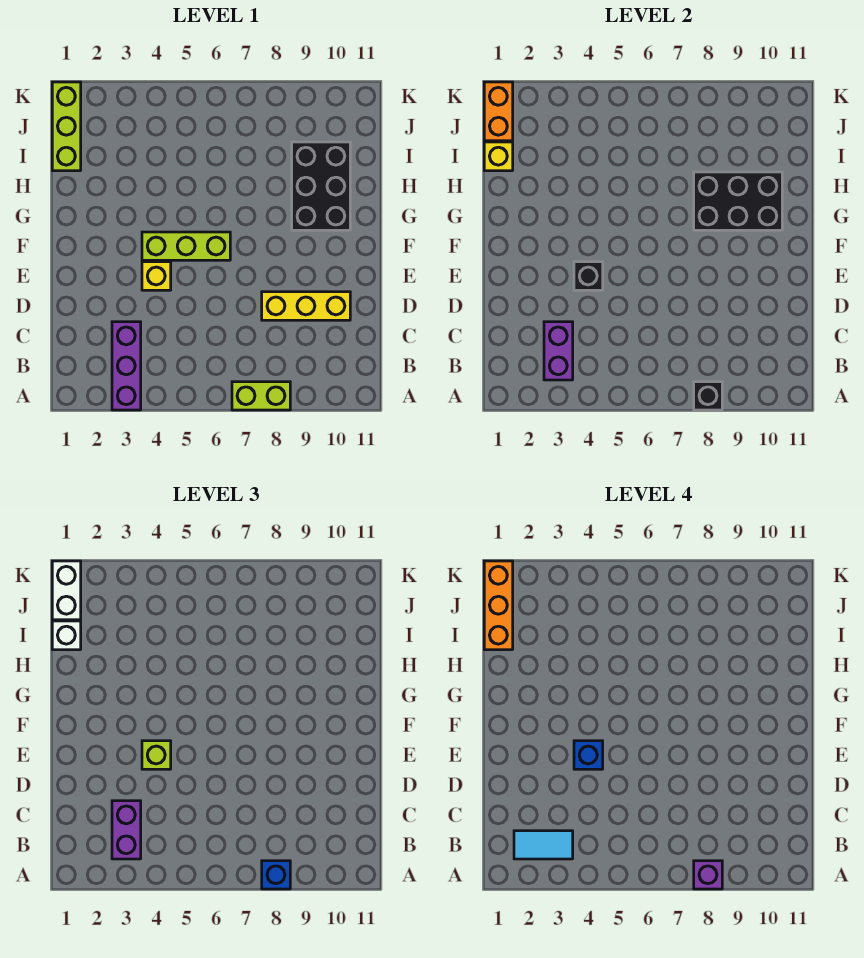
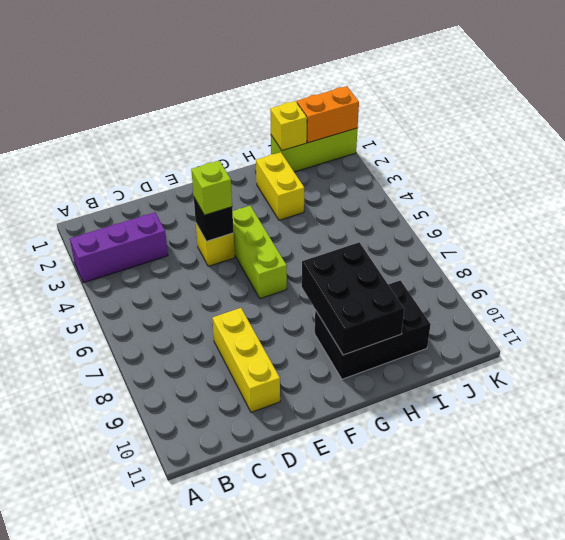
yellow brick H2:H3 level 1 -> none
none -> lime brick A7:A8 level 1
none -> black brick A8 level 2
none -> purple brick B3:C3 level 2

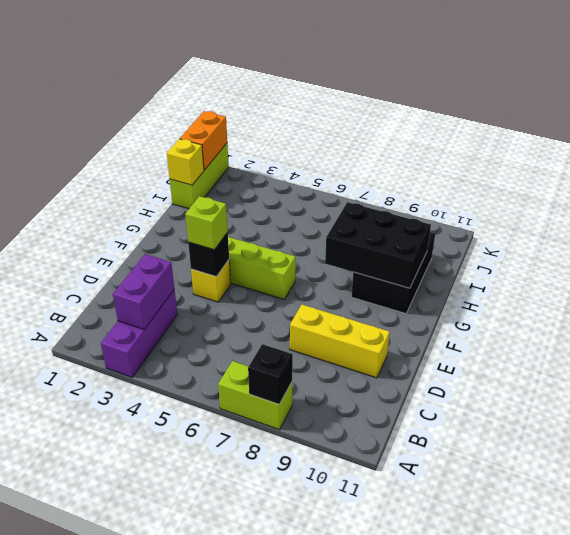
none -> blue brick A8 level 3
none -> purple brick B3:C3 level 3
none -> white brick I1 level 3

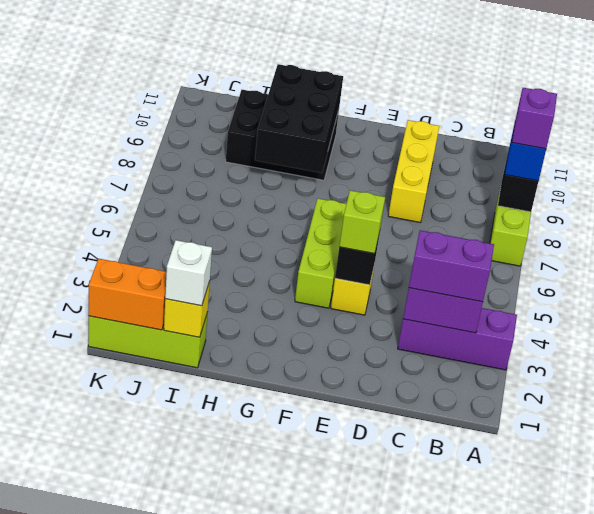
none -> white brick J1:K1 level 3
none -> cyan tile B2:B3 level 4
none -> blue brick E4 level 4

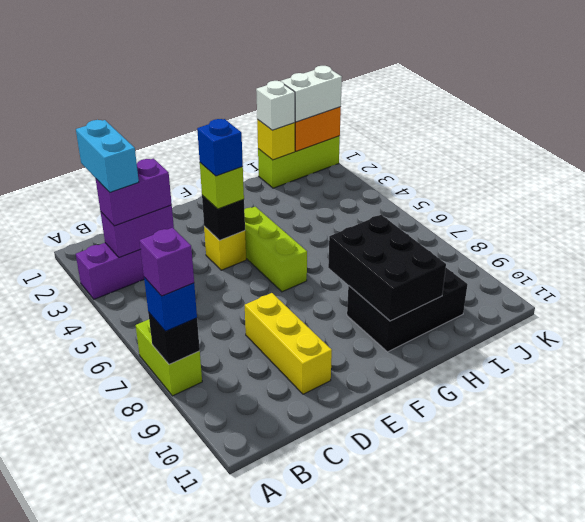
cyan brick B2:B3 level 4 -> cyan tile B2:B3 level 4
none -> orange brick I1:K1 level 4

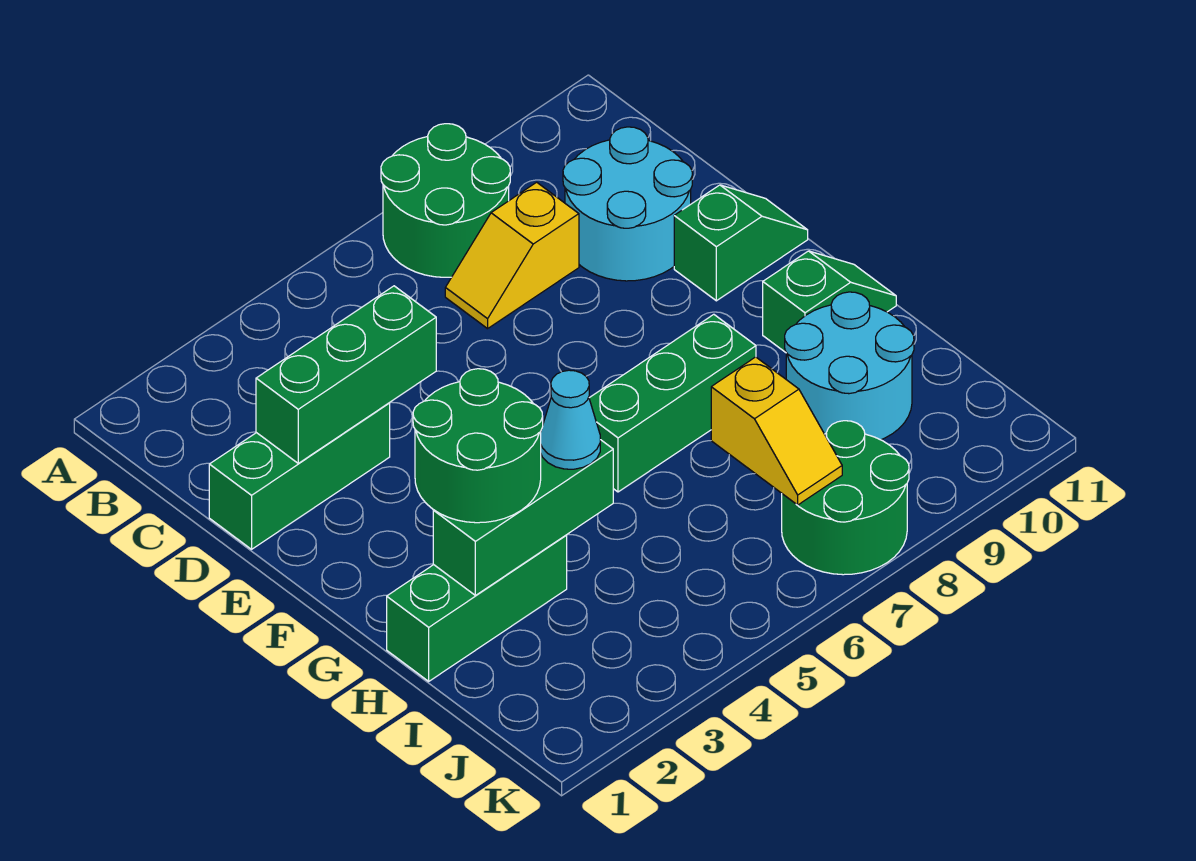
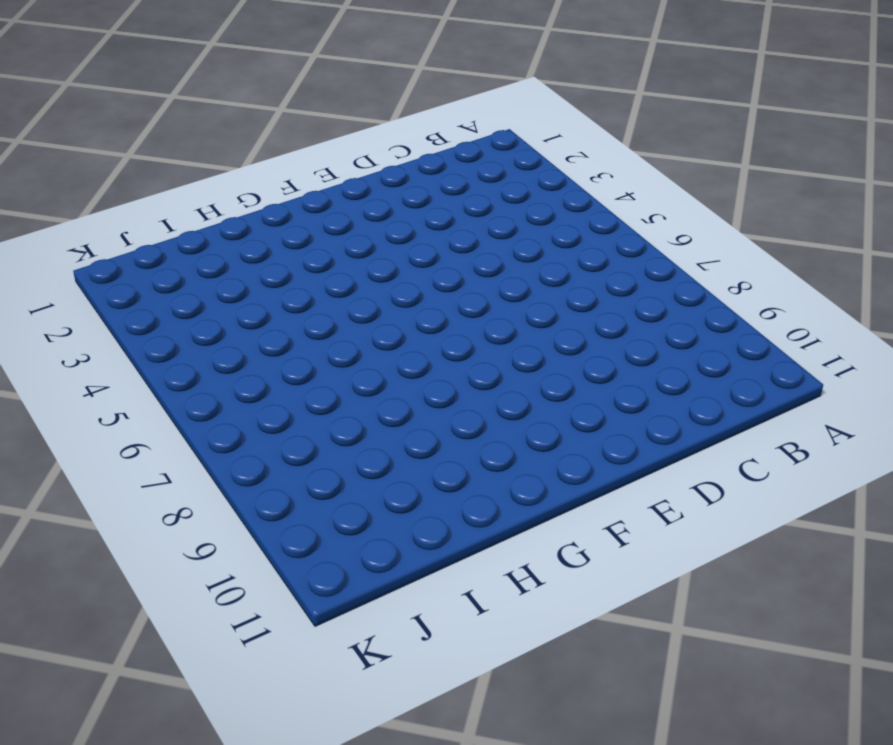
none -> green round brick A7:B8 level 1
none -> yellow slope C7:C8 level 1 top 8
none -> cyan round brick C9:D10 level 1

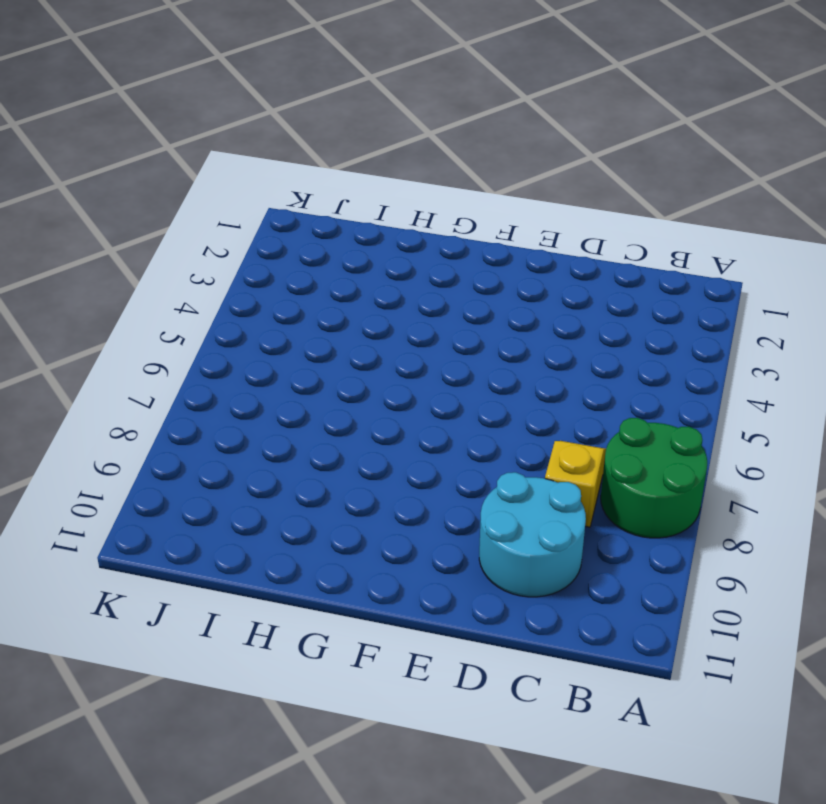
none -> green brick D1:D3 level 1
none -> green slope E10:E11 level 1 top 10
none -> green brick G6:G8 level 1

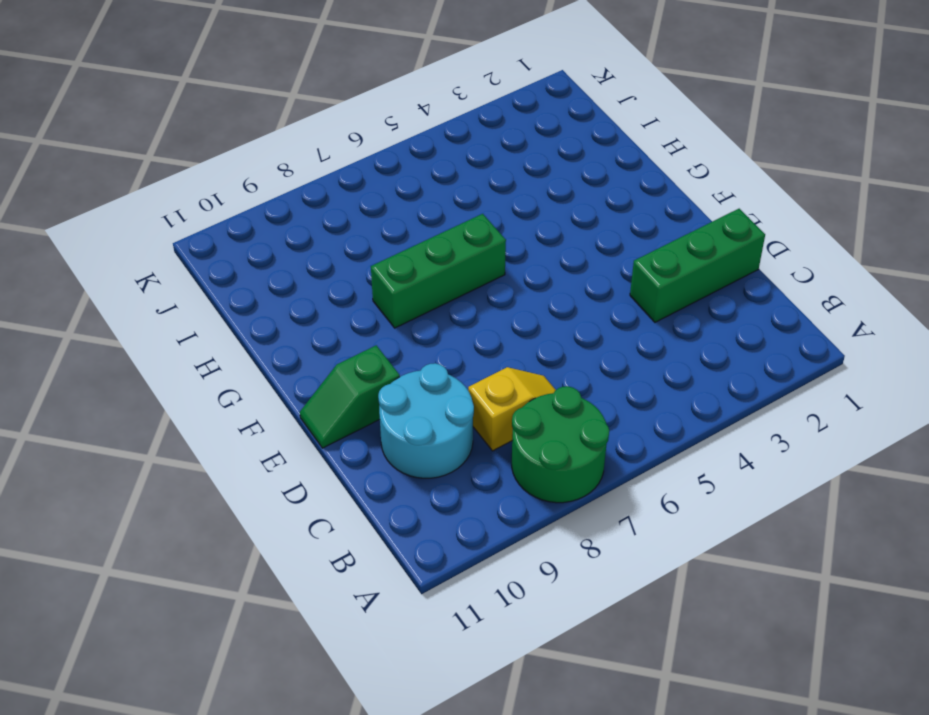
none -> green slope G10:G11 level 1 top 10
none -> green brick H1:H3 level 1
none -> cyan round brick H9:I10 level 1

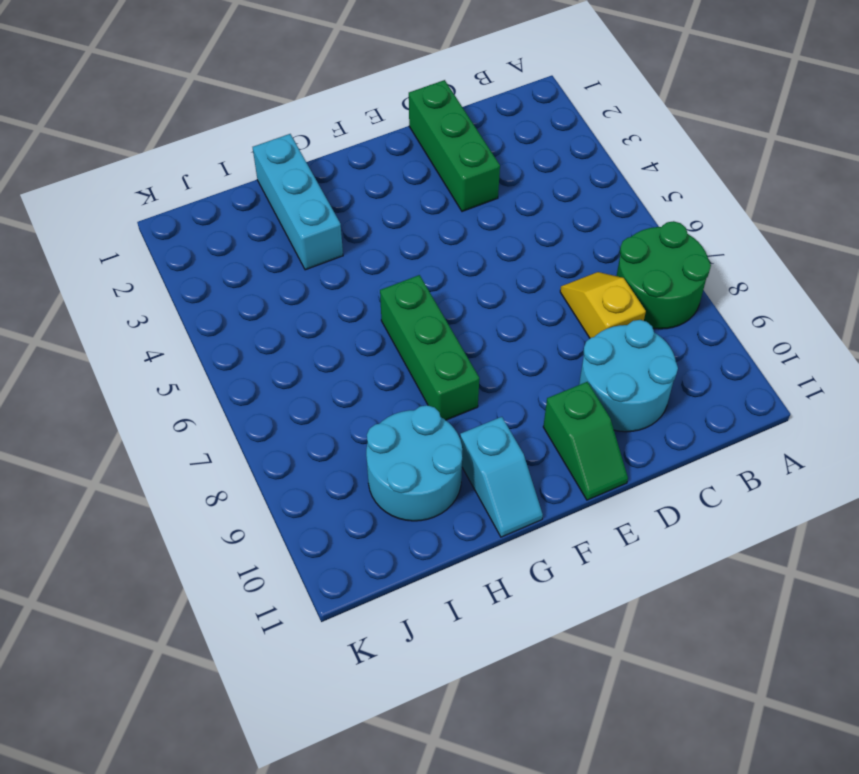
cyan slope G10:G11 level 1 top 10 -> green slope G10:G11 level 1 top 10
cyan brick H1:H3 level 1 -> green brick H1:H3 level 1
none -> green round brick J7:K8 level 1
none -> green brick D2:D4 level 2
none -> green brick H2:H4 level 2

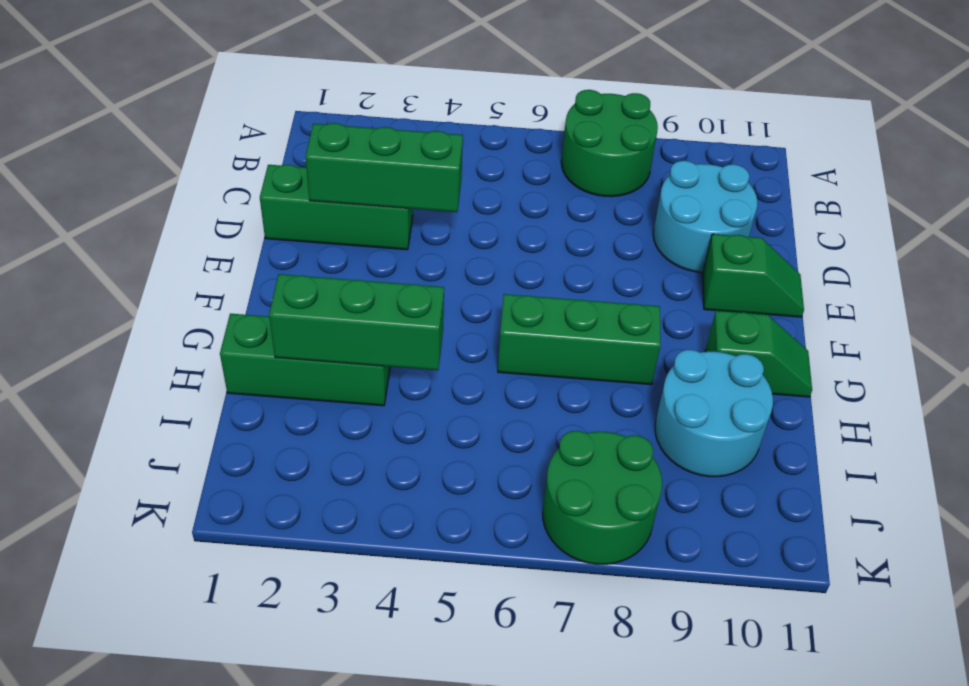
none -> yellow slope C7:C8 level 1 top 8
none -> yellow slope I7:J7 level 2 top I
none -> green round brick G2:H3 level 3

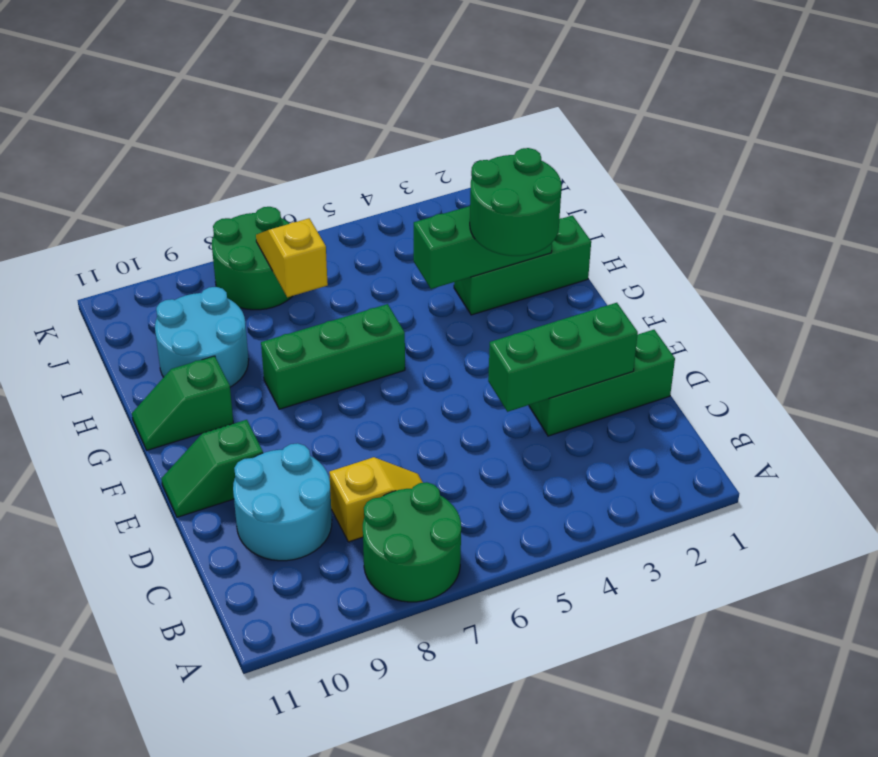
none -> cyan cone H4 level 3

▸ **Work item**:
Output the listing above in full, exactly. No images.

▸ **Reply to the task**:
yellow brick H2:H3 level 1 -> none
none -> lime brick A7:A8 level 1
none -> black brick A8 level 2
none -> purple brick B3:C3 level 2

none -> blue brick A8 level 3
none -> purple brick B3:C3 level 3
none -> white brick I1 level 3

none -> white brick J1:K1 level 3
none -> cyan tile B2:B3 level 4
none -> blue brick E4 level 4

cyan brick B2:B3 level 4 -> cyan tile B2:B3 level 4
none -> orange brick I1:K1 level 4

none -> green round brick A7:B8 level 1
none -> yellow slope C7:C8 level 1 top 8
none -> cyan round brick C9:D10 level 1

none -> green brick D1:D3 level 1
none -> green slope E10:E11 level 1 top 10
none -> green brick G6:G8 level 1

none -> green slope G10:G11 level 1 top 10
none -> green brick H1:H3 level 1
none -> cyan round brick H9:I10 level 1

cyan slope G10:G11 level 1 top 10 -> green slope G10:G11 level 1 top 10
cyan brick H1:H3 level 1 -> green brick H1:H3 level 1
none -> green round brick J7:K8 level 1
none -> green brick D2:D4 level 2
none -> green brick H2:H4 level 2

none -> yellow slope C7:C8 level 1 top 8
none -> yellow slope I7:J7 level 2 top I
none -> green round brick G2:H3 level 3

none -> cyan cone H4 level 3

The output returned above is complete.